What you will do:
Transcribe every line below exactly; no image goes into the output.

Available data:
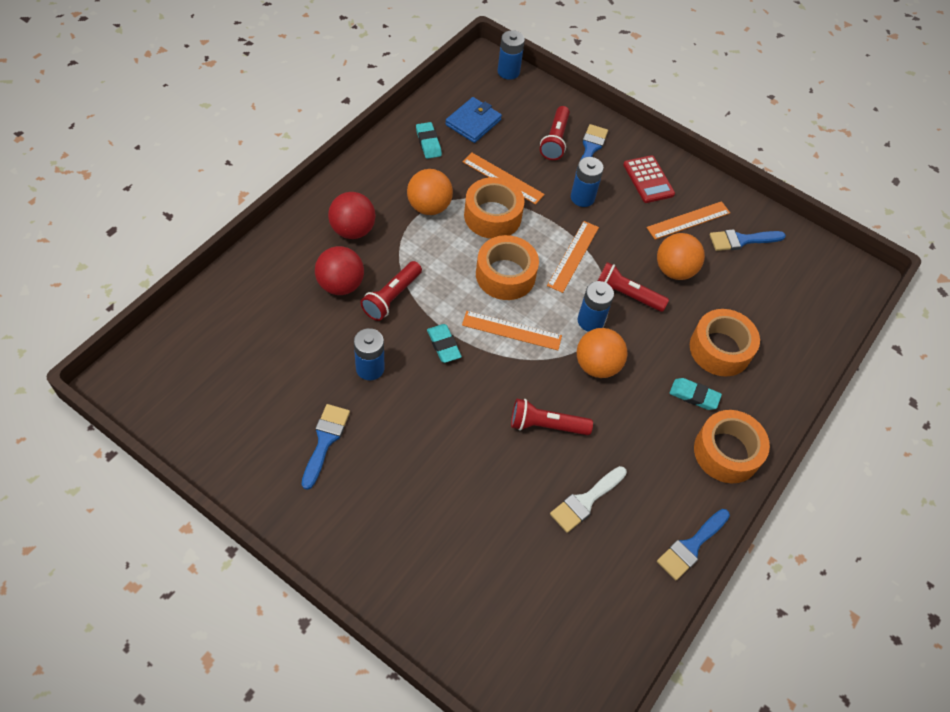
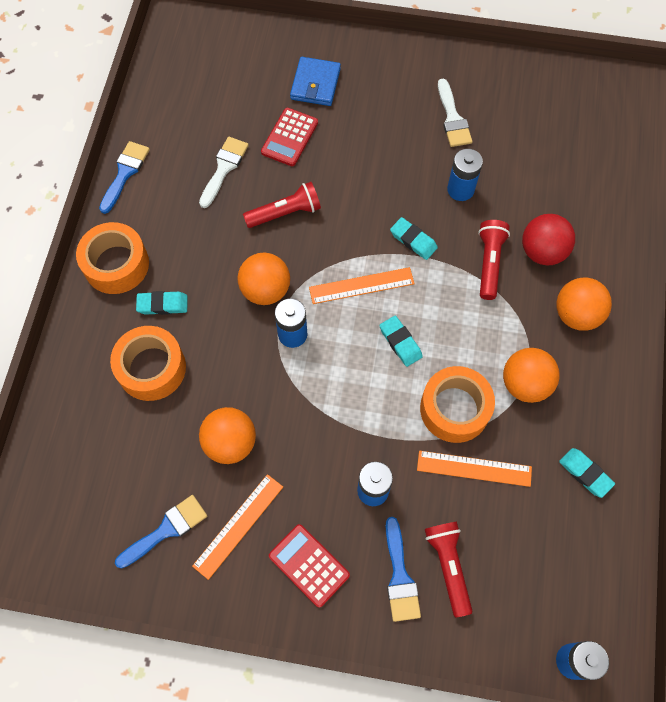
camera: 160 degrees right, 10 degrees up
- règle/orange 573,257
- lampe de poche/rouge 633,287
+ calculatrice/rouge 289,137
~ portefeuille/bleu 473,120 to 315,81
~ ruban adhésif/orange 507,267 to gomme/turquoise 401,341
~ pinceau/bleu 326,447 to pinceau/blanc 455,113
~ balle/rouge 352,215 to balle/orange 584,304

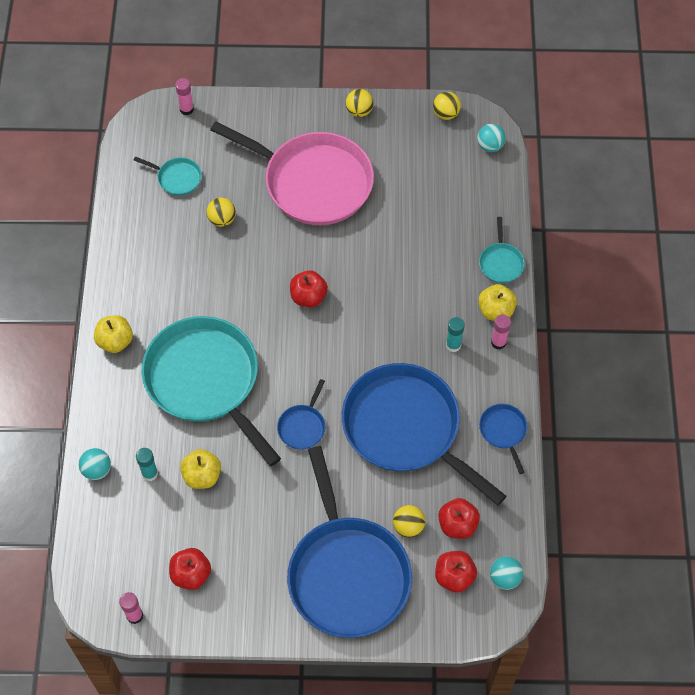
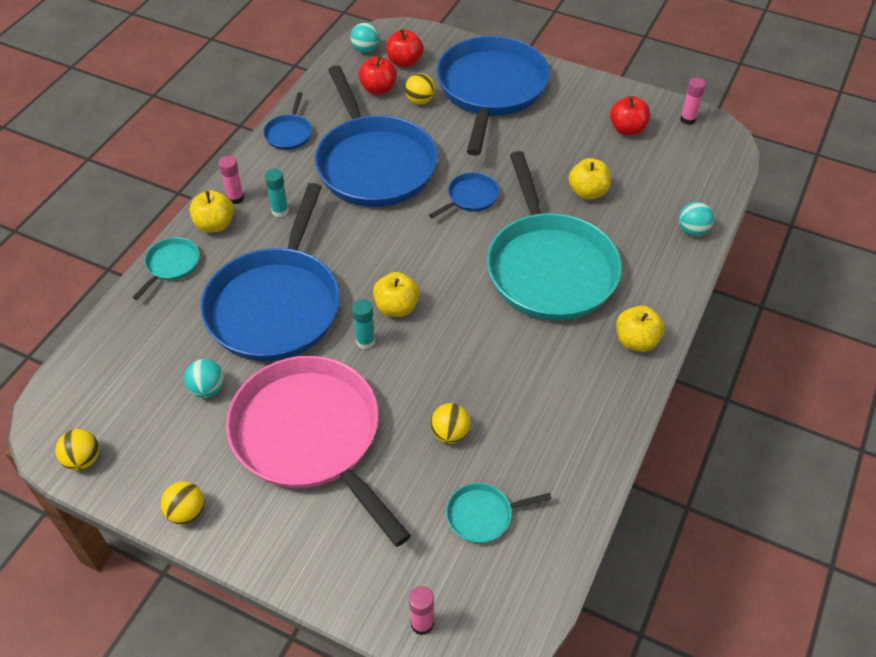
camera: 155 degrees left, 10 degrees down
+ poêle/bleu 270,272
~ bâton de colle/turquoise 147,464 to 363,324
~ balle/turquoise 491,138 to 204,378
~ pomme/rouge 309,288 to pomme/jaune 396,294
~ poêle/turquoise 168,176 = 499,513 60 degrees counterclockwise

Task response:
camera: 160 degrees right, 10 degrees up
- règle/orange 573,257
- lampe de poche/rouge 633,287
+ calculatrice/rouge 289,137
~ portefeuille/bleu 473,120 to 315,81
~ ruban adhésif/orange 507,267 to gomme/turquoise 401,341
~ pinceau/bleu 326,447 to pinceau/blanc 455,113
~ balle/rouge 352,215 to balle/orange 584,304

camera: 155 degrees left, 10 degrees down
+ poêle/bleu 270,272
~ bâton de colle/turquoise 147,464 to 363,324
~ balle/turquoise 491,138 to 204,378
~ pomme/rouge 309,288 to pomme/jaune 396,294
~ poêle/turquoise 168,176 = 499,513 60 degrees counterclockwise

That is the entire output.